§ **The data**
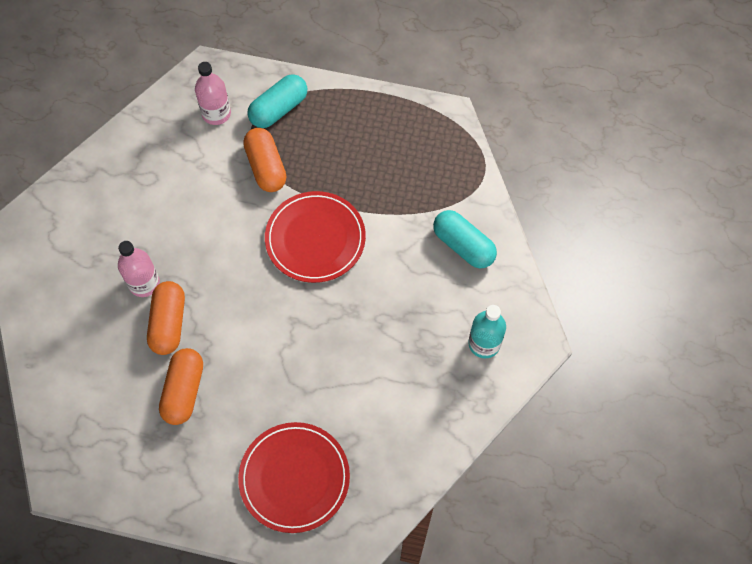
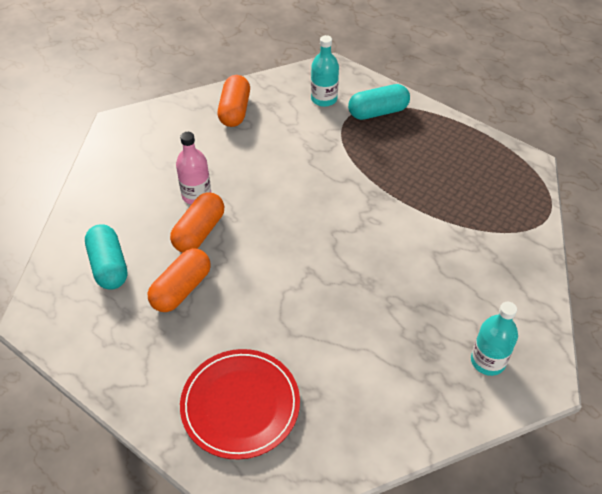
camera: 25 degrees right, 15 degrees down
(216, 113) = (324, 99): pink bottle -> turquoise bottle
(266, 167) = (346, 148): orange capsule -> orange capsule (235, 111)
(315, 239) = (362, 214): red plate -> none
(463, 246) = (501, 269): turquoise capsule -> turquoise capsule (109, 266)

§ **What you are asked to do**
Starting at the line that contains "(315, 239) = (362, 214): red plate -> none" and ending at the last line of the data, repeat each line exactly; include nothing else.

§ **Response area**
(315, 239) = (362, 214): red plate -> none
(463, 246) = (501, 269): turquoise capsule -> turquoise capsule (109, 266)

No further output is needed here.